(Version difference data)
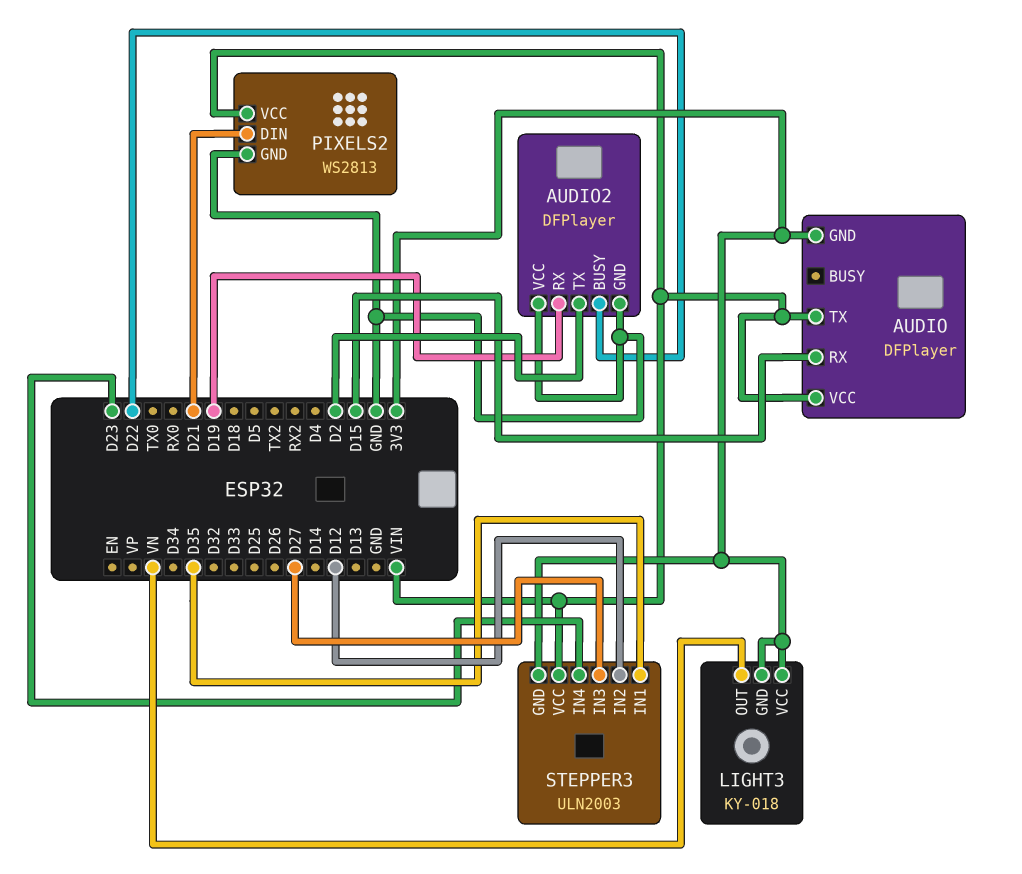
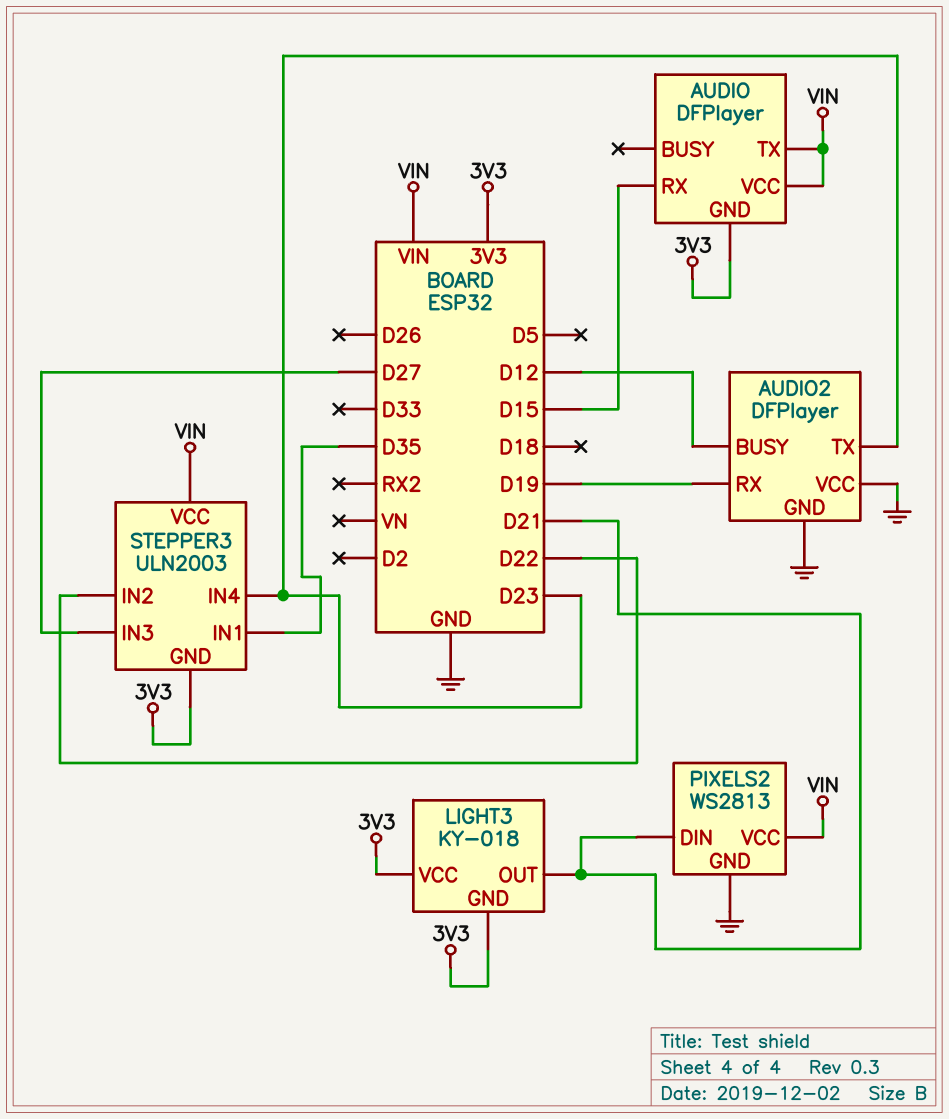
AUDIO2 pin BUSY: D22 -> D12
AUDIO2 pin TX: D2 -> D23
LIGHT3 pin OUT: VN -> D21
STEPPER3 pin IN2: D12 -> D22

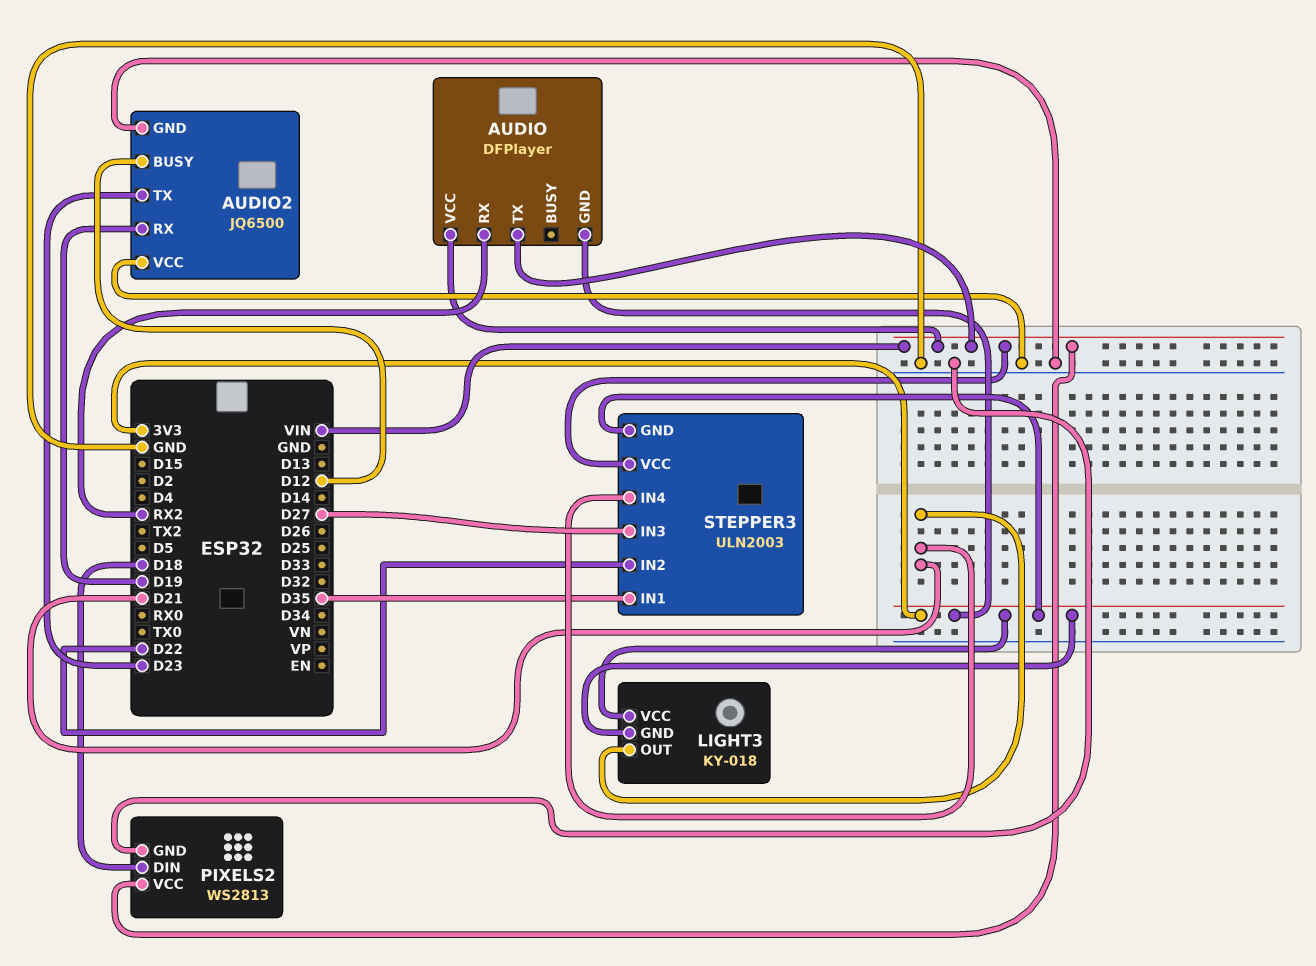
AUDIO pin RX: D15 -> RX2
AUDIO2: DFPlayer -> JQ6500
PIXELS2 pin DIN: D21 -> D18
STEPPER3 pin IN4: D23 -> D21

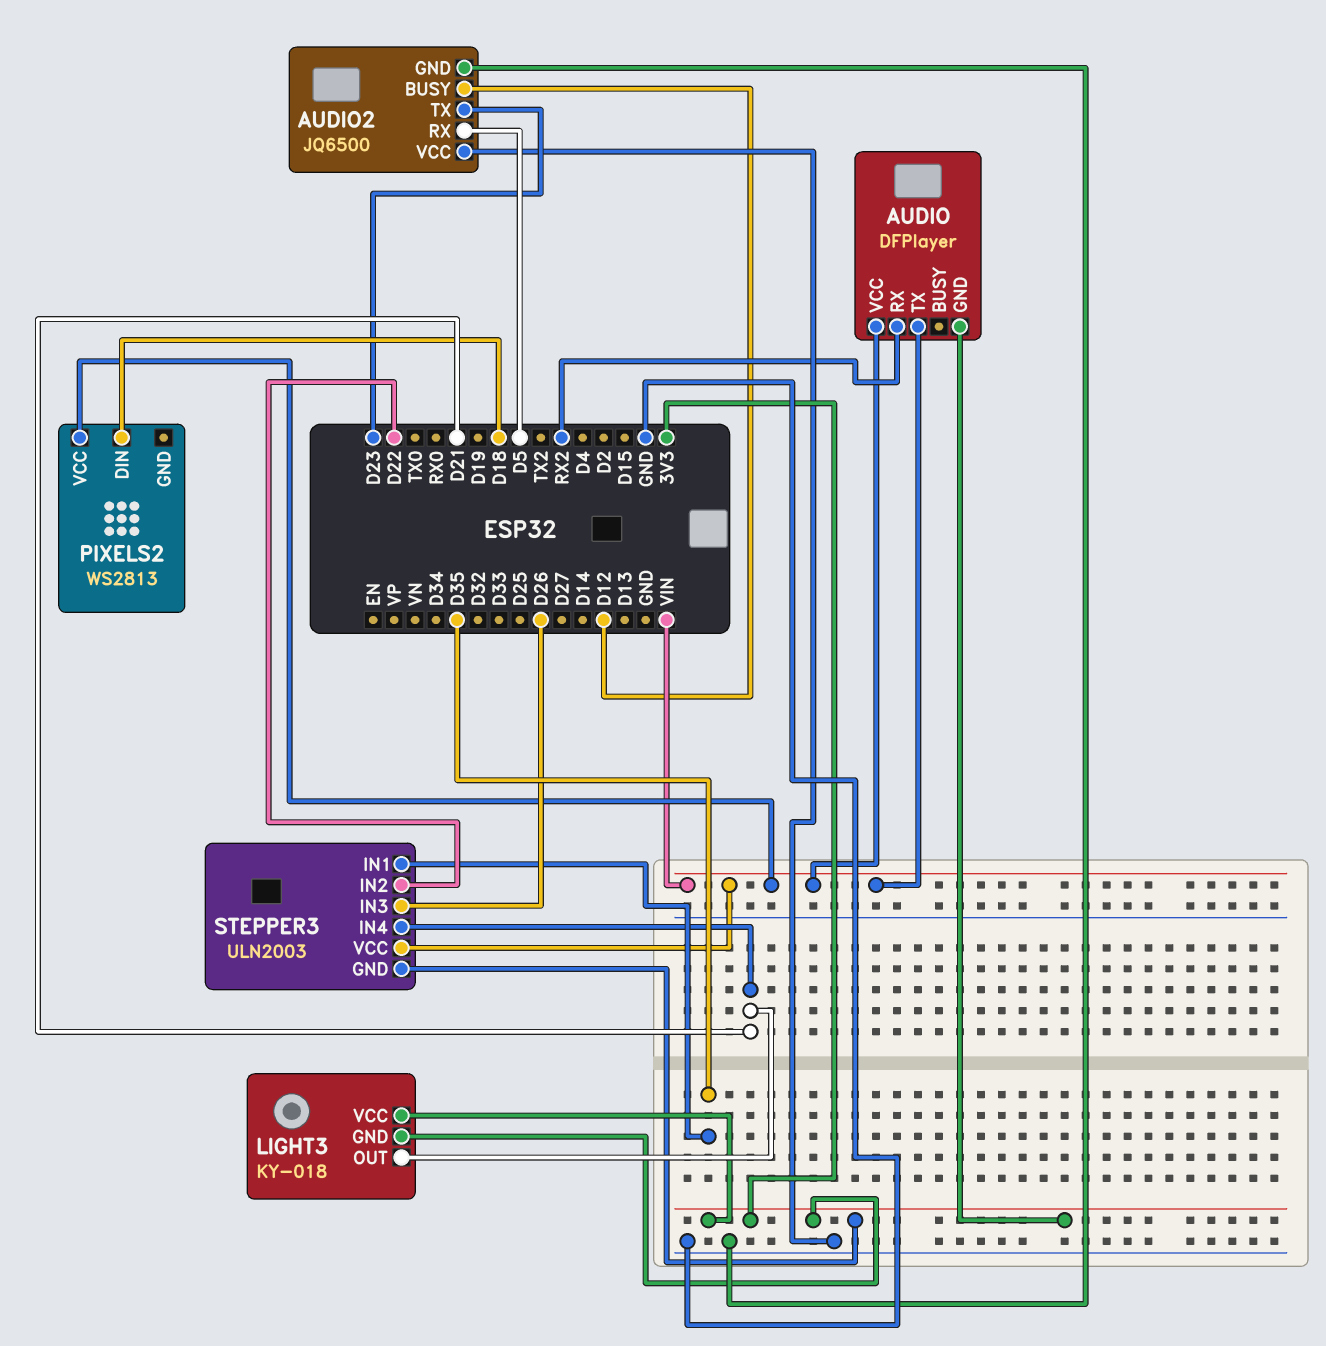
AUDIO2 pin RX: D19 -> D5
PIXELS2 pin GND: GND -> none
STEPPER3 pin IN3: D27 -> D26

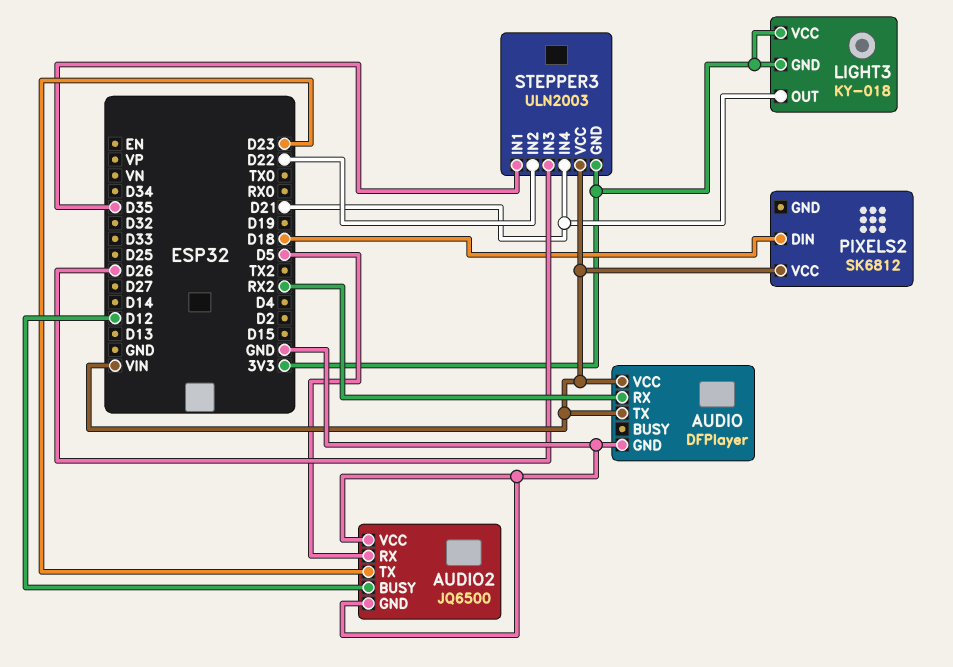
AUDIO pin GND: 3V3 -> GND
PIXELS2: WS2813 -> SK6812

TASK PROMPT:
Retype, please, exactly the lines that begin with the one containing "AUDIO2: DFPlayer -> JQ6500" and end at the last line of the entries above, both included, leaving out pictures.

RESPONSE BOX:
AUDIO2: DFPlayer -> JQ6500
PIXELS2 pin DIN: D21 -> D18
STEPPER3 pin IN4: D23 -> D21

AUDIO2 pin RX: D19 -> D5
PIXELS2 pin GND: GND -> none
STEPPER3 pin IN3: D27 -> D26

AUDIO pin GND: 3V3 -> GND
PIXELS2: WS2813 -> SK6812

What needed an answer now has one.